- **The data**:
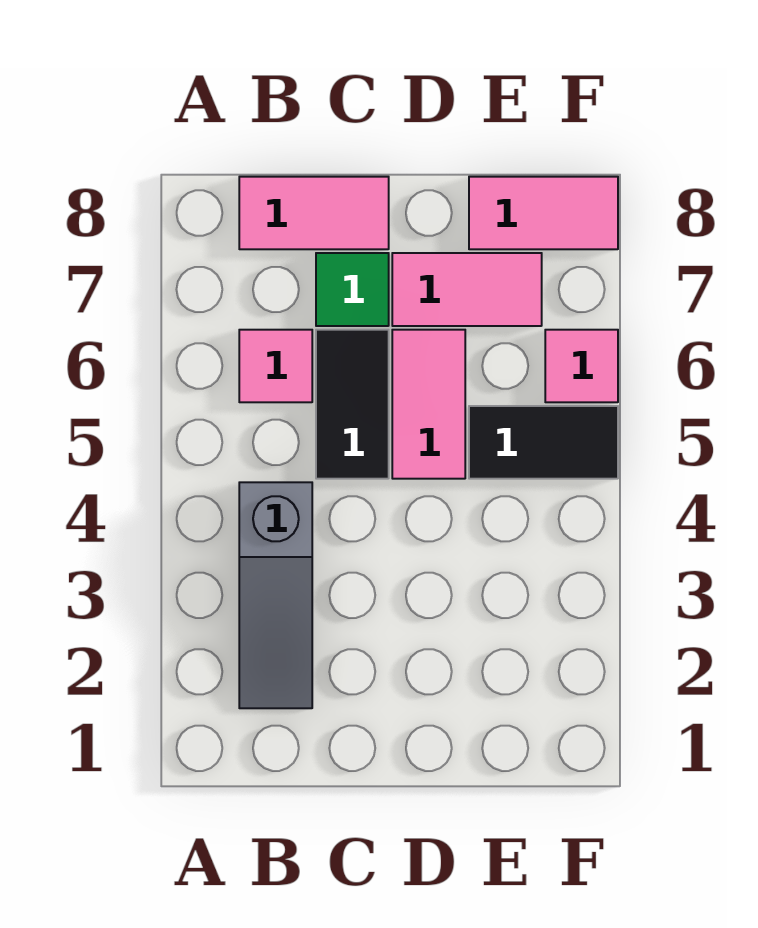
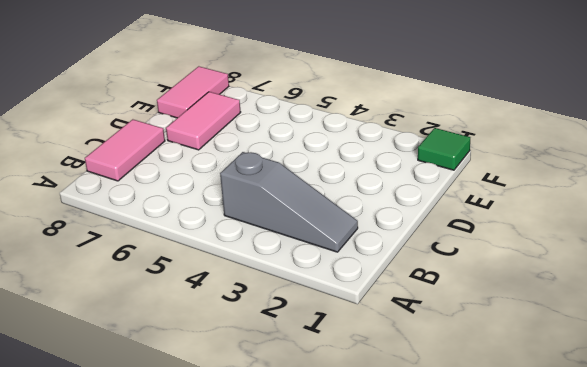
green 1x1 tile [418,128,470,170] -> green 1x1 tile moved to [316,253,389,326]
none -> pink 1x1 tile [239,330,312,402]
none -> black 1x2 tile [316,330,389,479]

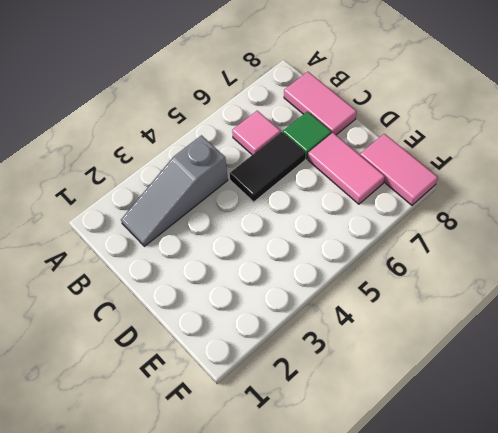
none -> pink 1x2 tile [392,330,465,479]
none -> black 1x2 tile [469,406,618,479]

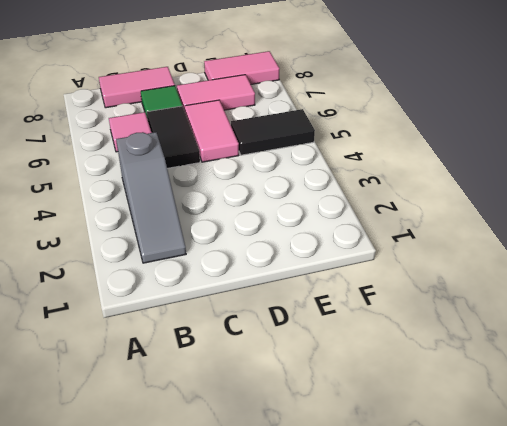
none -> pink 1x1 tile [545,330,618,402]

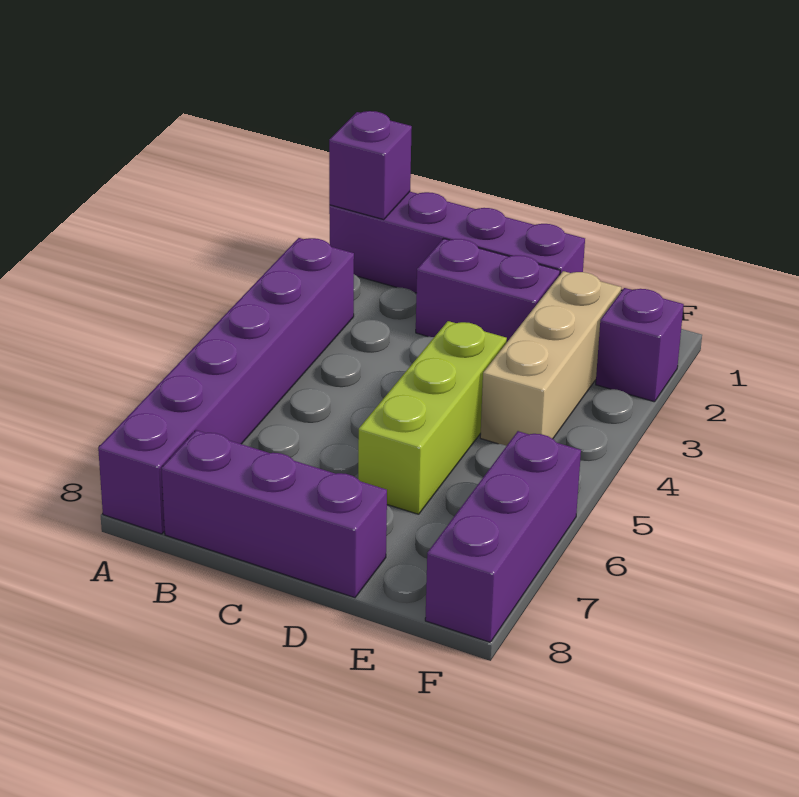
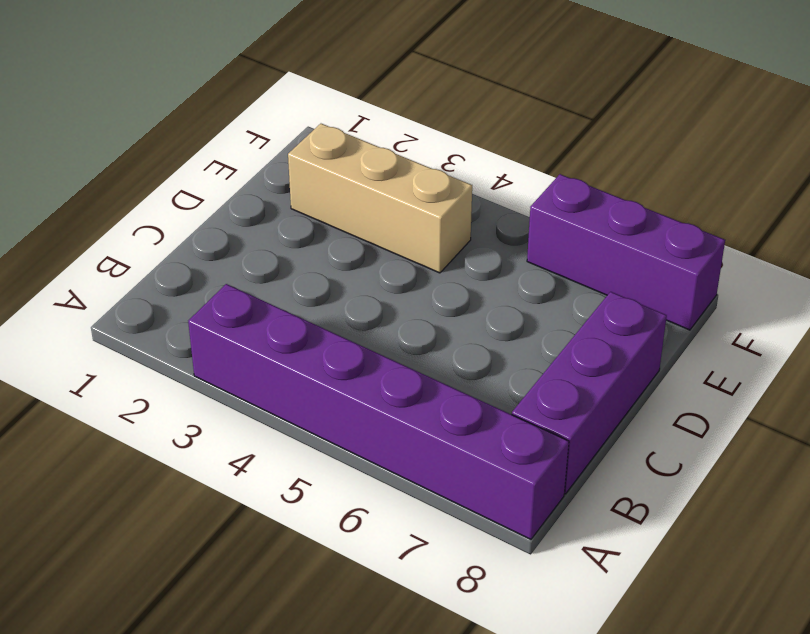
none -> purple 1x4 brick [329,192,585,293]
none -> purple 1x2 brick [416,239,560,342]

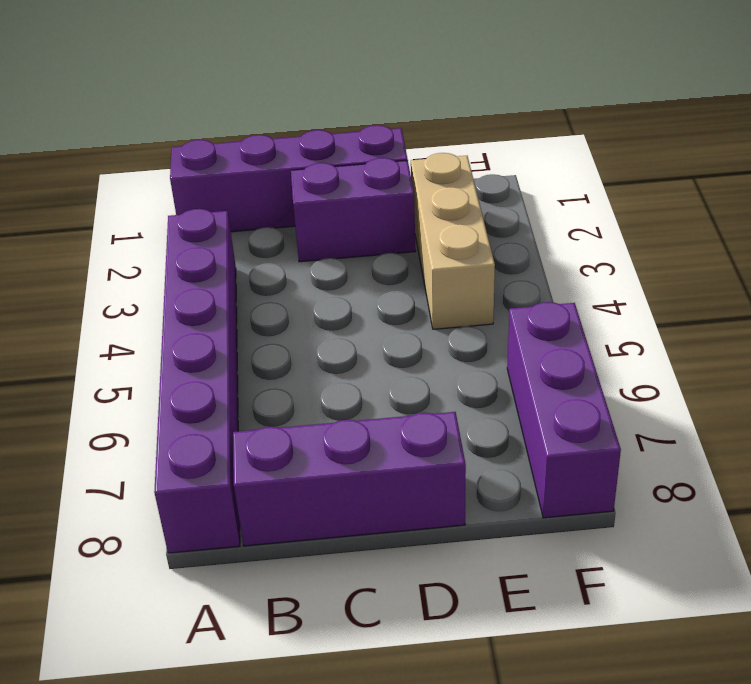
none -> lime 1x3 brick [358,321,507,514]
none -> purple 1x1 brick [596,288,684,402]

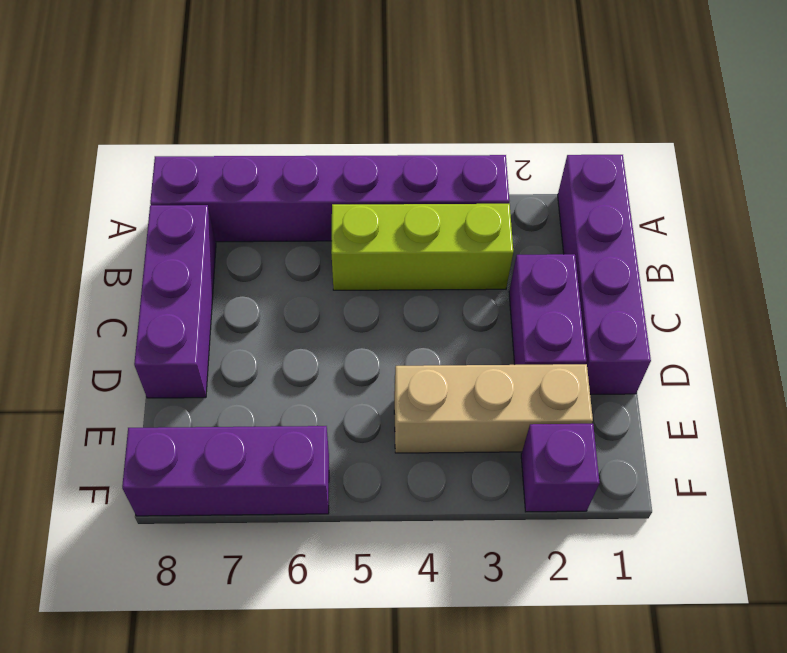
lime 1x3 brick [331,204,513,290] -> lime 1x3 brick moved to [358,321,507,514]
none -> purple 1x1 brick [329,111,412,220]

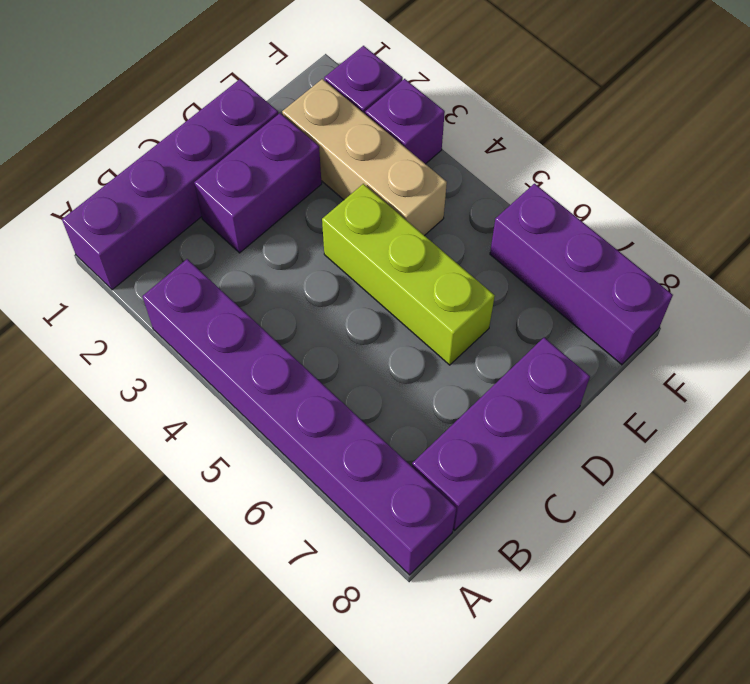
purple 1x1 brick [365,79,445,164] -> purple 1x1 brick moved to [329,111,412,220]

- **Your assignment**:
Repeat the lines from the line containing "none -> pink 1x2 tile [392,330,465,479]" through the end of the material above exactly, with no pictures and nothing else.

- **Written answer**:
none -> pink 1x2 tile [392,330,465,479]
none -> black 1x2 tile [469,406,618,479]

none -> pink 1x1 tile [545,330,618,402]

none -> purple 1x4 brick [329,192,585,293]
none -> purple 1x2 brick [416,239,560,342]

none -> lime 1x3 brick [358,321,507,514]
none -> purple 1x1 brick [596,288,684,402]

lime 1x3 brick [331,204,513,290] -> lime 1x3 brick moved to [358,321,507,514]
none -> purple 1x1 brick [329,111,412,220]

purple 1x1 brick [365,79,445,164] -> purple 1x1 brick moved to [329,111,412,220]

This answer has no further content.